RECORDS PROVIDED Block Start

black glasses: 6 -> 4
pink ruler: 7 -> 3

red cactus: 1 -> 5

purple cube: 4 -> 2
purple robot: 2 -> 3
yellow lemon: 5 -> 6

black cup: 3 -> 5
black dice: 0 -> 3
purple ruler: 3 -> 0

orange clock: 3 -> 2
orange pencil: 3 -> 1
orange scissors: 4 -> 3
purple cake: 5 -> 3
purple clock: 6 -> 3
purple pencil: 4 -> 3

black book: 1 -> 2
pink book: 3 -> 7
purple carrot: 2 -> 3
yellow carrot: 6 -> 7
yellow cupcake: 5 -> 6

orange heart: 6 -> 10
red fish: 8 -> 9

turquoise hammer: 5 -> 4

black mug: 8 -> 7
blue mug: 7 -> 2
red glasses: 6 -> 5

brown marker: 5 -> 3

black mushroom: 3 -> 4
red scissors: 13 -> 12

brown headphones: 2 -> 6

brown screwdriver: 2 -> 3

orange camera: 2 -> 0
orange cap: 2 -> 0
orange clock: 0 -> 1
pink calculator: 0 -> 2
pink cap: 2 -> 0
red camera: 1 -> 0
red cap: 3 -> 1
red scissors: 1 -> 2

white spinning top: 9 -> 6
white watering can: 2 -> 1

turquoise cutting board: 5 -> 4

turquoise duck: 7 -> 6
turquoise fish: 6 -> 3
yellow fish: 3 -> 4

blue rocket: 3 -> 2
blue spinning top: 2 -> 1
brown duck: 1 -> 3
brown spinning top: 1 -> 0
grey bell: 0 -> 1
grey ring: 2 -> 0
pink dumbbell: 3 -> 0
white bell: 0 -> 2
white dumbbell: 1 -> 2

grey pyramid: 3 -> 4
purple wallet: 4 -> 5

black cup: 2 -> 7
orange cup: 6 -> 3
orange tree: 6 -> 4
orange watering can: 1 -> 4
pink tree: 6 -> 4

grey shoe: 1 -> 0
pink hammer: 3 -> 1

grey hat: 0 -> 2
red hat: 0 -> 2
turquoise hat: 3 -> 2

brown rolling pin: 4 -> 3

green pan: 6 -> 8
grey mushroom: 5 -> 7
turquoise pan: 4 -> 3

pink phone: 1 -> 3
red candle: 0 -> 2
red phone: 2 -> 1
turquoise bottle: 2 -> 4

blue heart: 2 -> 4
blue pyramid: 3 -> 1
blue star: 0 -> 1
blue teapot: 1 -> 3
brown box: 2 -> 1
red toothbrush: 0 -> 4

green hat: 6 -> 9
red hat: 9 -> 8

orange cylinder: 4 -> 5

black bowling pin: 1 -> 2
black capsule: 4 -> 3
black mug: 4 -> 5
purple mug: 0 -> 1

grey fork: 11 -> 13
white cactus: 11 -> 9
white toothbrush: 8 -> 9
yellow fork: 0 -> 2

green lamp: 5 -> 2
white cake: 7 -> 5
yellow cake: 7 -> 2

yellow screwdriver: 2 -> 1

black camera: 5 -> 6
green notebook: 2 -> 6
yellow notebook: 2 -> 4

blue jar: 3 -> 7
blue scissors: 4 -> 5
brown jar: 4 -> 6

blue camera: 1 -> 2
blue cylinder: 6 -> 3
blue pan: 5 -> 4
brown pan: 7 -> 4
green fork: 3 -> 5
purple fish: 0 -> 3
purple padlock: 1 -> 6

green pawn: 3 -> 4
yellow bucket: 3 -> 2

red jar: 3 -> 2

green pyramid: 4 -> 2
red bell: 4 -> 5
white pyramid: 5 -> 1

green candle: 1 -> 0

RECORDS PROVIDED Block End

Word for word, give the whole listing again.

black glasses: 6 -> 4
pink ruler: 7 -> 3

red cactus: 1 -> 5

purple cube: 4 -> 2
purple robot: 2 -> 3
yellow lemon: 5 -> 6

black cup: 3 -> 5
black dice: 0 -> 3
purple ruler: 3 -> 0

orange clock: 3 -> 2
orange pencil: 3 -> 1
orange scissors: 4 -> 3
purple cake: 5 -> 3
purple clock: 6 -> 3
purple pencil: 4 -> 3

black book: 1 -> 2
pink book: 3 -> 7
purple carrot: 2 -> 3
yellow carrot: 6 -> 7
yellow cupcake: 5 -> 6

orange heart: 6 -> 10
red fish: 8 -> 9

turquoise hammer: 5 -> 4

black mug: 8 -> 7
blue mug: 7 -> 2
red glasses: 6 -> 5

brown marker: 5 -> 3

black mushroom: 3 -> 4
red scissors: 13 -> 12

brown headphones: 2 -> 6

brown screwdriver: 2 -> 3

orange camera: 2 -> 0
orange cap: 2 -> 0
orange clock: 0 -> 1
pink calculator: 0 -> 2
pink cap: 2 -> 0
red camera: 1 -> 0
red cap: 3 -> 1
red scissors: 1 -> 2

white spinning top: 9 -> 6
white watering can: 2 -> 1

turquoise cutting board: 5 -> 4

turquoise duck: 7 -> 6
turquoise fish: 6 -> 3
yellow fish: 3 -> 4

blue rocket: 3 -> 2
blue spinning top: 2 -> 1
brown duck: 1 -> 3
brown spinning top: 1 -> 0
grey bell: 0 -> 1
grey ring: 2 -> 0
pink dumbbell: 3 -> 0
white bell: 0 -> 2
white dumbbell: 1 -> 2

grey pyramid: 3 -> 4
purple wallet: 4 -> 5

black cup: 2 -> 7
orange cup: 6 -> 3
orange tree: 6 -> 4
orange watering can: 1 -> 4
pink tree: 6 -> 4

grey shoe: 1 -> 0
pink hammer: 3 -> 1

grey hat: 0 -> 2
red hat: 0 -> 2
turquoise hat: 3 -> 2

brown rolling pin: 4 -> 3

green pan: 6 -> 8
grey mushroom: 5 -> 7
turquoise pan: 4 -> 3

pink phone: 1 -> 3
red candle: 0 -> 2
red phone: 2 -> 1
turquoise bottle: 2 -> 4

blue heart: 2 -> 4
blue pyramid: 3 -> 1
blue star: 0 -> 1
blue teapot: 1 -> 3
brown box: 2 -> 1
red toothbrush: 0 -> 4

green hat: 6 -> 9
red hat: 9 -> 8

orange cylinder: 4 -> 5

black bowling pin: 1 -> 2
black capsule: 4 -> 3
black mug: 4 -> 5
purple mug: 0 -> 1

grey fork: 11 -> 13
white cactus: 11 -> 9
white toothbrush: 8 -> 9
yellow fork: 0 -> 2

green lamp: 5 -> 2
white cake: 7 -> 5
yellow cake: 7 -> 2

yellow screwdriver: 2 -> 1

black camera: 5 -> 6
green notebook: 2 -> 6
yellow notebook: 2 -> 4

blue jar: 3 -> 7
blue scissors: 4 -> 5
brown jar: 4 -> 6

blue camera: 1 -> 2
blue cylinder: 6 -> 3
blue pan: 5 -> 4
brown pan: 7 -> 4
green fork: 3 -> 5
purple fish: 0 -> 3
purple padlock: 1 -> 6

green pawn: 3 -> 4
yellow bucket: 3 -> 2

red jar: 3 -> 2

green pyramid: 4 -> 2
red bell: 4 -> 5
white pyramid: 5 -> 1

green candle: 1 -> 0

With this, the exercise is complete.